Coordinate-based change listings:

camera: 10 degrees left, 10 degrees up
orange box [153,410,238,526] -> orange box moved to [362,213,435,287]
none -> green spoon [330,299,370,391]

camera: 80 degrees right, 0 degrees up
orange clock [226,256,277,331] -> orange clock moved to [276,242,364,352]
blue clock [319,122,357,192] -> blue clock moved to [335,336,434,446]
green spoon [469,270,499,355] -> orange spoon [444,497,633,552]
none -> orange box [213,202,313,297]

• WHAT THE TASK REQUIRES
Output the records exactly.

• OUTPUT BELOW
camera: 10 degrees left, 10 degrees up
orange box [153,410,238,526] -> orange box moved to [362,213,435,287]
none -> green spoon [330,299,370,391]

camera: 80 degrees right, 0 degrees up
orange clock [226,256,277,331] -> orange clock moved to [276,242,364,352]
blue clock [319,122,357,192] -> blue clock moved to [335,336,434,446]
green spoon [469,270,499,355] -> orange spoon [444,497,633,552]
none -> orange box [213,202,313,297]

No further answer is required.